▶ [Exercise objective]
Would you copy only the lines below, beginning with the one that contains "green tree [862,228,944,343] -> none" and running through the last entry line?

Scene edit records
____________

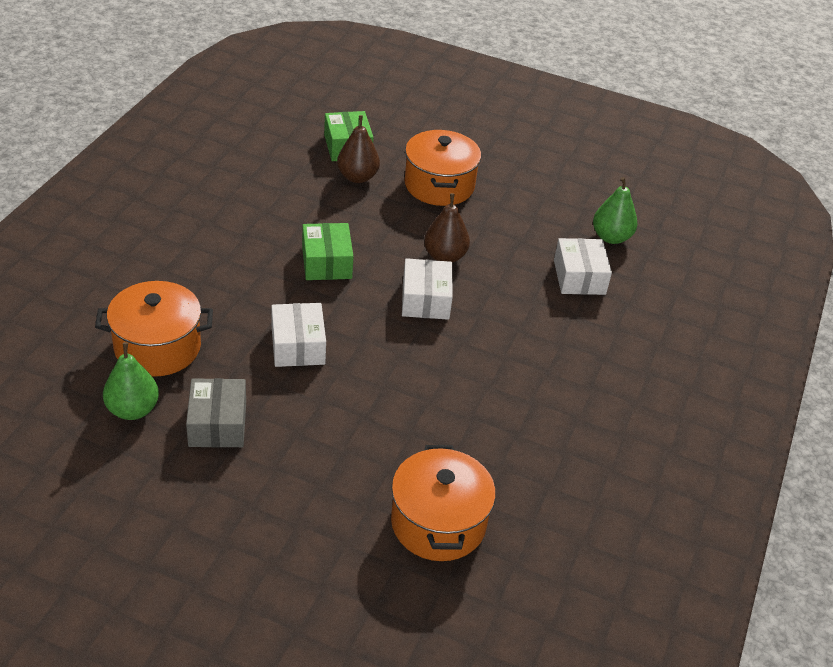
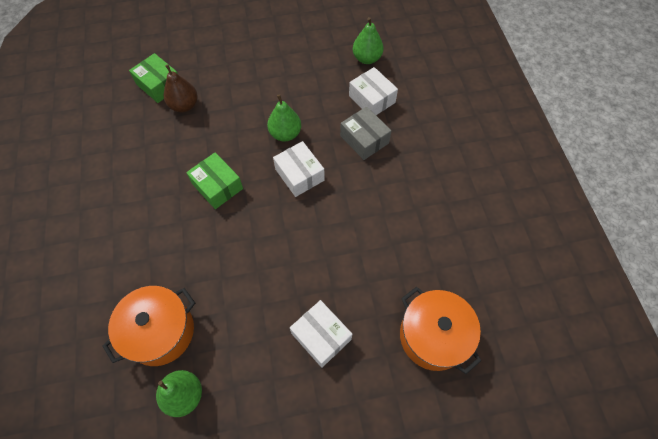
camera: 30 degrees left, 20 degrees up
grey box [186,378,246,447] -> grey box moved to [340,107,391,160]
white box [271,303,326,367] -> white box moved to [290,300,352,368]
orange pot [405,130,481,206] -> none
brown pear [424,193,470,263] -> green pear [267,94,301,142]

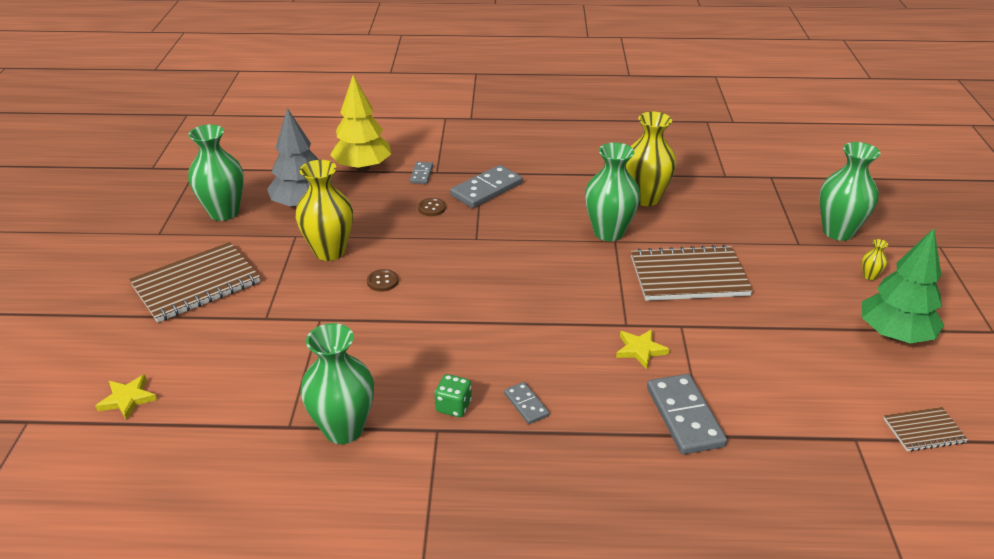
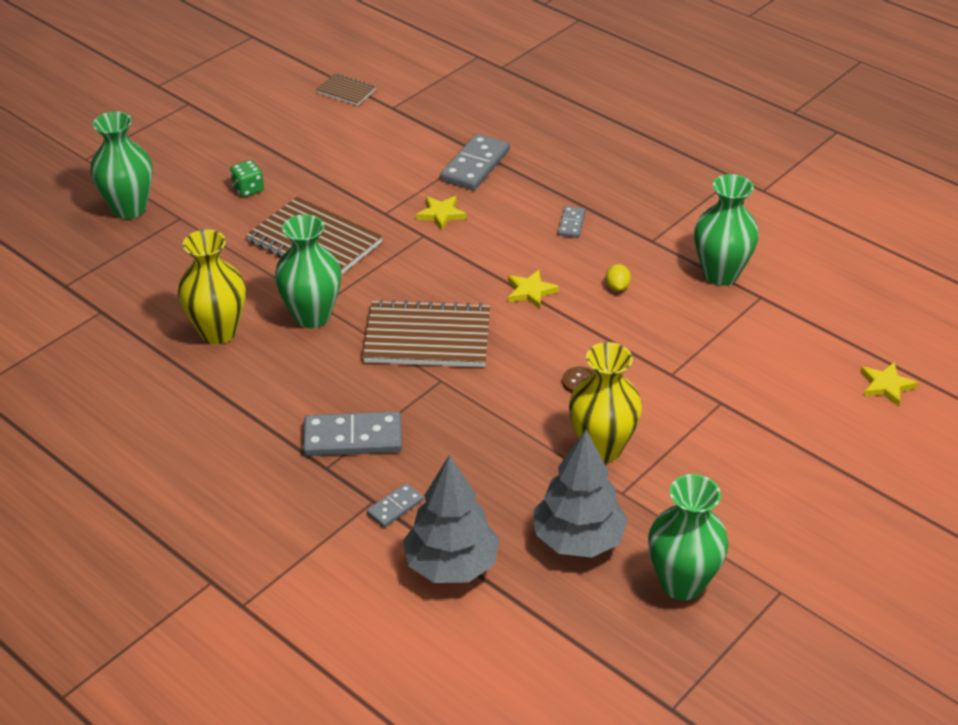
camera: 140 degrees left, 5 degrees up
brown notebook [129,242,260,323] -> brown notebook moved to [362,299,490,367]
yellow tree [330,75,391,171] -> grey tree [403,455,499,583]
brown button [418,198,446,216] -> none
green dice [435,374,472,417] -> green dice moved to [230,160,264,197]
green tree [862,228,944,343] -> none
yellow vase [862,239,888,280] -> none
none -> yellow star [508,270,559,309]
none -> yellow lemon [606,264,631,291]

____________

▶ [The answer]
green tree [862,228,944,343] -> none
yellow vase [862,239,888,280] -> none
none -> yellow star [508,270,559,309]
none -> yellow lemon [606,264,631,291]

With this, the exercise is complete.